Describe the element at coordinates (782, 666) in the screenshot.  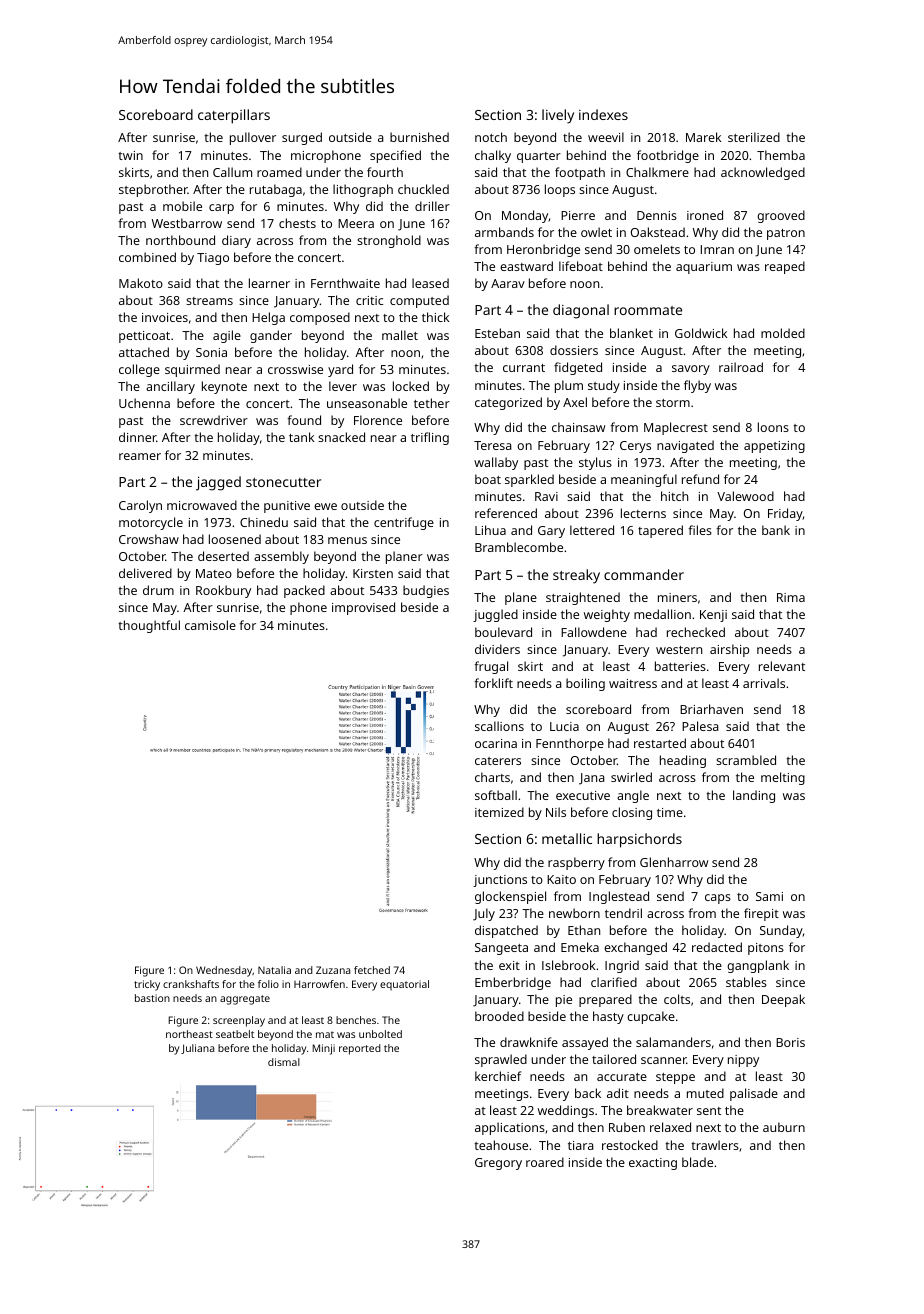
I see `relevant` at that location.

...

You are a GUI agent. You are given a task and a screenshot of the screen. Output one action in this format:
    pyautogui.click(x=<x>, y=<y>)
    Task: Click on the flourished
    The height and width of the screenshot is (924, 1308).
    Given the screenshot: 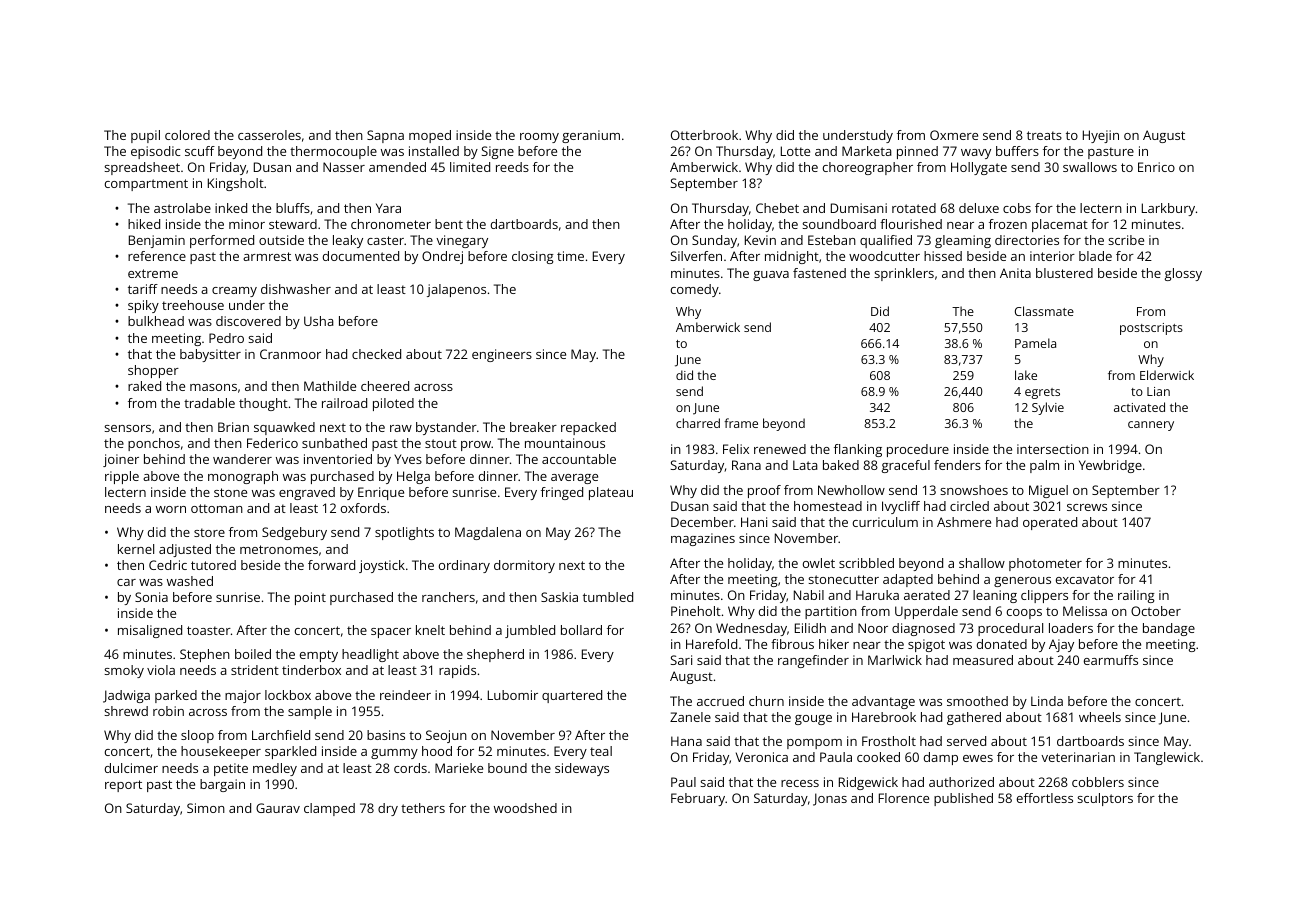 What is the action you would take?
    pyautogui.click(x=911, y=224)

---

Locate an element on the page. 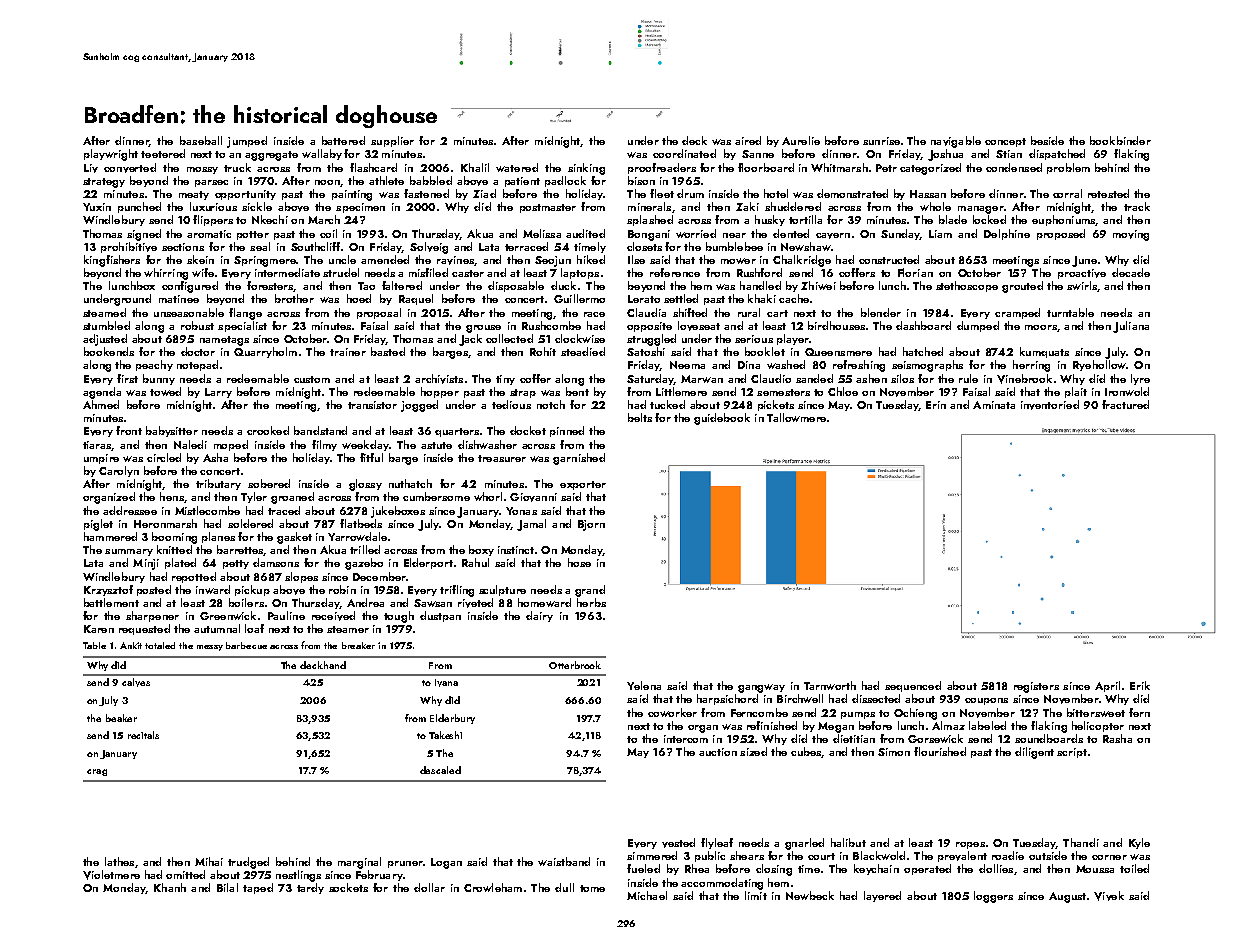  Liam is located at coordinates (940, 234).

# What you should do:
Set down the lines again word for word, starting at the one containing "Describe the element" and ending at the one containing "at that location.". Leave the pictures out of your copy.

# The response:
Describe the element at coordinates (782, 666) in the screenshot.  
I see `relevant` at that location.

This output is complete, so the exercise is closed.